• INSTRUCTIONS FOR THE TASK: Convert the lines of text in the material below into a JSON list of strings, one string per line, leaving out blank lines and the pictures.

---

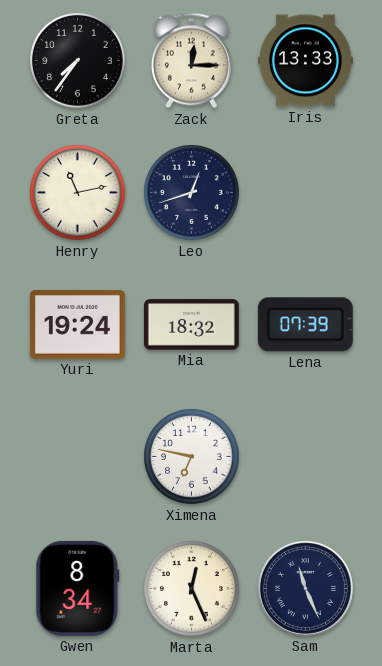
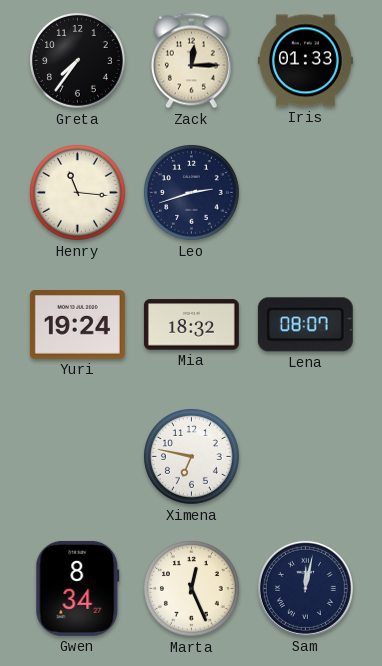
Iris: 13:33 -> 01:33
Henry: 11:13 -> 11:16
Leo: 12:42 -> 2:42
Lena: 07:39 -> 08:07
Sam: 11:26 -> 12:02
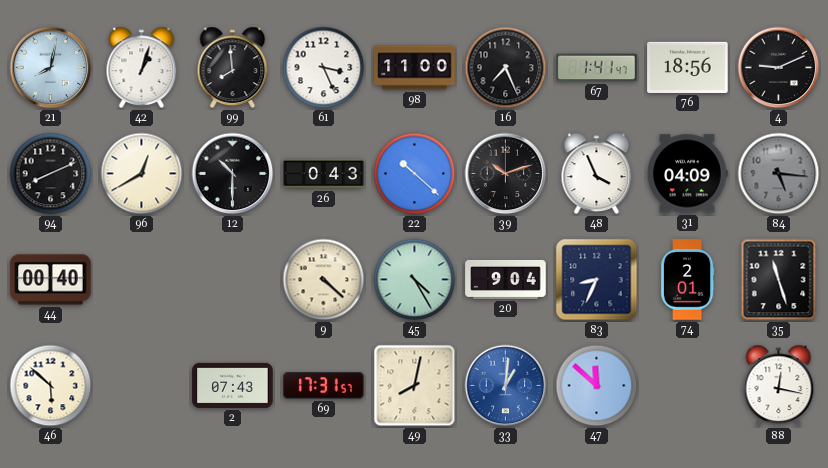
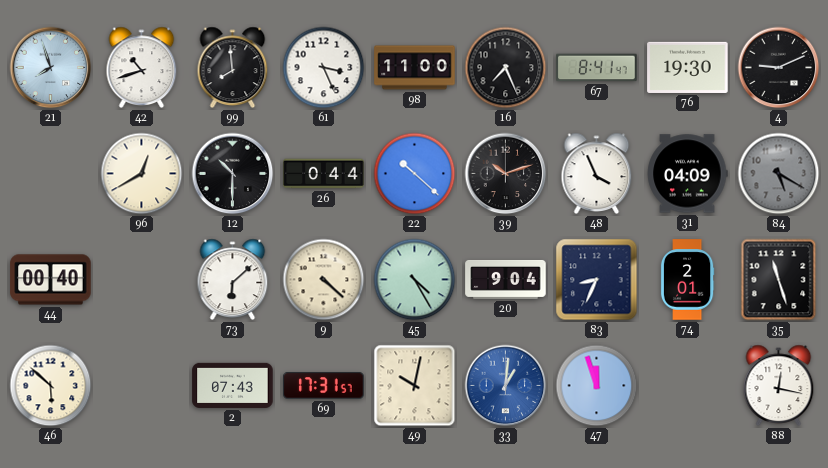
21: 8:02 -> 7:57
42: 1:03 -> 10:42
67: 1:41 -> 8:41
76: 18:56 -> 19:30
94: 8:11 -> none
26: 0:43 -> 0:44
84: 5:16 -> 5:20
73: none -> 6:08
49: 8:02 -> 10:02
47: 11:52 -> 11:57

---

• REPLY TO THE EXERCISE:
[
  "Iris: 13:33 -> 01:33",
  "Henry: 11:13 -> 11:16",
  "Leo: 12:42 -> 2:42",
  "Lena: 07:39 -> 08:07",
  "Sam: 11:26 -> 12:02",
  "21: 8:02 -> 7:57",
  "42: 1:03 -> 10:42",
  "67: 1:41 -> 8:41",
  "76: 18:56 -> 19:30",
  "94: 8:11 -> none",
  "26: 0:43 -> 0:44",
  "84: 5:16 -> 5:20",
  "73: none -> 6:08",
  "49: 8:02 -> 10:02",
  "47: 11:52 -> 11:57"
]